## RECORDS SHOWN
--- START ---
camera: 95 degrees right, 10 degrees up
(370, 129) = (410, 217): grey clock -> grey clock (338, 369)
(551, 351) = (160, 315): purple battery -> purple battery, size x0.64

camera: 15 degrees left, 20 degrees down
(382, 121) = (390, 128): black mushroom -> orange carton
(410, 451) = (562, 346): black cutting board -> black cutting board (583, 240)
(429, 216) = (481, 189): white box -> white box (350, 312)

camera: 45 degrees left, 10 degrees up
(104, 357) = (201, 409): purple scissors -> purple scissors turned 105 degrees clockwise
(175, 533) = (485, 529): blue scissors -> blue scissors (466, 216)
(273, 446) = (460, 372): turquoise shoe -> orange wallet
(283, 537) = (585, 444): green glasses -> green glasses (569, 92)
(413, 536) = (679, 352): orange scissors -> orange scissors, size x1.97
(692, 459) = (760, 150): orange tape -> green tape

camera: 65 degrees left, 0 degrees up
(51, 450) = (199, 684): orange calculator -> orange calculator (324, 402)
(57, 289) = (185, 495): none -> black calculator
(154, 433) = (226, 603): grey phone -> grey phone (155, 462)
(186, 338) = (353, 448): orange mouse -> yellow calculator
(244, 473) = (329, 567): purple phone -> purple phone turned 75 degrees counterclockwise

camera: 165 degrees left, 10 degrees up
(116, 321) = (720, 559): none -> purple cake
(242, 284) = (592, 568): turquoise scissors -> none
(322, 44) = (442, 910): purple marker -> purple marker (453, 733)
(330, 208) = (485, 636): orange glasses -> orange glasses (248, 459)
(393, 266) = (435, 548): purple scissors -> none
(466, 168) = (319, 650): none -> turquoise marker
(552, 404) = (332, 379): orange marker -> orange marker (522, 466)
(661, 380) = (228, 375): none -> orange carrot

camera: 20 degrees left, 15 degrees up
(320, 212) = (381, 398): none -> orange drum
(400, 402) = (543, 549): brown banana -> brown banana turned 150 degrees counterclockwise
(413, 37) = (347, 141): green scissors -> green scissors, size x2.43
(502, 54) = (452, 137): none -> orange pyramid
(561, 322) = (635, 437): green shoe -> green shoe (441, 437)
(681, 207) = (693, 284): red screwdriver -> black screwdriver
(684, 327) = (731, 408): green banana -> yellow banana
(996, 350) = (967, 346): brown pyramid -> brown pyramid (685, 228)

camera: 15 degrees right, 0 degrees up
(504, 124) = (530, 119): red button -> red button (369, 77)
--- END ---
## DIRECTIONS
Please set down again, word for word, only the lines from the start of the entries through the line with "camera: 45 degrees left, 10 degrees up", both ends included.

## RESULT OF THE EXERCISE
camera: 95 degrees right, 10 degrees up
(370, 129) = (410, 217): grey clock -> grey clock (338, 369)
(551, 351) = (160, 315): purple battery -> purple battery, size x0.64

camera: 15 degrees left, 20 degrees down
(382, 121) = (390, 128): black mushroom -> orange carton
(410, 451) = (562, 346): black cutting board -> black cutting board (583, 240)
(429, 216) = (481, 189): white box -> white box (350, 312)

camera: 45 degrees left, 10 degrees up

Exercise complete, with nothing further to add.